- PROBLEM TO SOLVE:
Work through the data below and give the number of lines holding the word "pentagon", without any other text.

- RECORDS SHOWN:

###

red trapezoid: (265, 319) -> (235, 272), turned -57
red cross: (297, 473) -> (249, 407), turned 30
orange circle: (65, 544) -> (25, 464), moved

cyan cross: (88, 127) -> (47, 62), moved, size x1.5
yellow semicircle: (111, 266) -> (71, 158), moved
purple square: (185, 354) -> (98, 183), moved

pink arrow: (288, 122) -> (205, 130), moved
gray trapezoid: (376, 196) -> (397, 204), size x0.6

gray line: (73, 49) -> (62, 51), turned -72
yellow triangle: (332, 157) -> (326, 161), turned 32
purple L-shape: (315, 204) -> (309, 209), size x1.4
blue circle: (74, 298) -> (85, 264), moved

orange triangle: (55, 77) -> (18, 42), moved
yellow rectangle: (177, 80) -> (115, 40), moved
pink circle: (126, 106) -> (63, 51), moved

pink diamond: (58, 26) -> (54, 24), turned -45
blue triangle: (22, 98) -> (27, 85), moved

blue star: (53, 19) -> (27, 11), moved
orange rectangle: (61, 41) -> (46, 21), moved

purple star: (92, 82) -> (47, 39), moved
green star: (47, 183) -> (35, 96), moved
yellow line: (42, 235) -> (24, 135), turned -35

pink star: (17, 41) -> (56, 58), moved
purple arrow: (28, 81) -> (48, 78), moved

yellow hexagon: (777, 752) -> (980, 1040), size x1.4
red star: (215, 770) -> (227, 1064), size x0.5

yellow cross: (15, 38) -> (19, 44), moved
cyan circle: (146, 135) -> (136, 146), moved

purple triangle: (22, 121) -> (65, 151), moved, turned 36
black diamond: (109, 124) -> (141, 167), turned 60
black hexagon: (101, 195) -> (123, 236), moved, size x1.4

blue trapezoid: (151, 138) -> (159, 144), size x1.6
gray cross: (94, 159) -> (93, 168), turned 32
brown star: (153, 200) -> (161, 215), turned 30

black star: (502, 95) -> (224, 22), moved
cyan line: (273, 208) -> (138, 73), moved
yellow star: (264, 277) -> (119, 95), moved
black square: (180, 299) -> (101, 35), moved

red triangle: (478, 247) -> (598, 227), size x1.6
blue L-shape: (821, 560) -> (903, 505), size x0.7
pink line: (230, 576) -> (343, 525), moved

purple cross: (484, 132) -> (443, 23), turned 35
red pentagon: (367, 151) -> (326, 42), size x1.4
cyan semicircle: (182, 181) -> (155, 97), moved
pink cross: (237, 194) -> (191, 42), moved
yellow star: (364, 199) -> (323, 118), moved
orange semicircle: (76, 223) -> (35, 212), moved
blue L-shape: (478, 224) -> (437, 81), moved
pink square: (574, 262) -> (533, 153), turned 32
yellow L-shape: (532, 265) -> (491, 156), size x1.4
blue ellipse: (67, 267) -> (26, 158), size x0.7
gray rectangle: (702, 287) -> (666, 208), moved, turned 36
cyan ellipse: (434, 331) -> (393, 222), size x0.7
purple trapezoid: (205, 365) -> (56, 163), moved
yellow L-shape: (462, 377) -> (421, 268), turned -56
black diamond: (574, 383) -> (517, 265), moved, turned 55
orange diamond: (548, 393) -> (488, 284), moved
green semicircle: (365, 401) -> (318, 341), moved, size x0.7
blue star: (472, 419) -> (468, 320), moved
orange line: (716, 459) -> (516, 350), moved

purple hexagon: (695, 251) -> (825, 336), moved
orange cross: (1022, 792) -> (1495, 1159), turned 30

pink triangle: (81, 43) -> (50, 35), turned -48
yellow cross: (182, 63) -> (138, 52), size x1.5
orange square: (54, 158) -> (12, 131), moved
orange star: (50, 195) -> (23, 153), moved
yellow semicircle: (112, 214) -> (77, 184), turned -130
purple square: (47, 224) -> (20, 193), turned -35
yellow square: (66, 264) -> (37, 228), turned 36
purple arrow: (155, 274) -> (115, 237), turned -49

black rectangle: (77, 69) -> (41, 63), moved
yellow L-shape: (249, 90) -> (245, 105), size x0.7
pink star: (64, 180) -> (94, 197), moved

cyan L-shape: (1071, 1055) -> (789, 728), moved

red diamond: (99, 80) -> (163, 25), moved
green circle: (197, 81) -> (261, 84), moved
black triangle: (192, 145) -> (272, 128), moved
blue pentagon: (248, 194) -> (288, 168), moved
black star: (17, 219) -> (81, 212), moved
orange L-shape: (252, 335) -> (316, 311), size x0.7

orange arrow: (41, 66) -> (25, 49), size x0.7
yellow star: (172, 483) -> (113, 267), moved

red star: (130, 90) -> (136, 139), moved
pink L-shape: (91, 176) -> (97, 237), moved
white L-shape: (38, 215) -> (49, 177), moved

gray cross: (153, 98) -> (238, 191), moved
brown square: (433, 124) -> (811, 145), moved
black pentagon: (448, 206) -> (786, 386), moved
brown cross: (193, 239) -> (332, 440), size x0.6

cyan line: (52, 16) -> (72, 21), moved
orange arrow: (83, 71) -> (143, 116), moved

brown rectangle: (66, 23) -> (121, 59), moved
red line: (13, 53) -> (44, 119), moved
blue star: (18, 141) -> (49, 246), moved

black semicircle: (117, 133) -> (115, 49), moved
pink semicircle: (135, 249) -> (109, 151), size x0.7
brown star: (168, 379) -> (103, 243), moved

###

- FINAL ANSWER:
3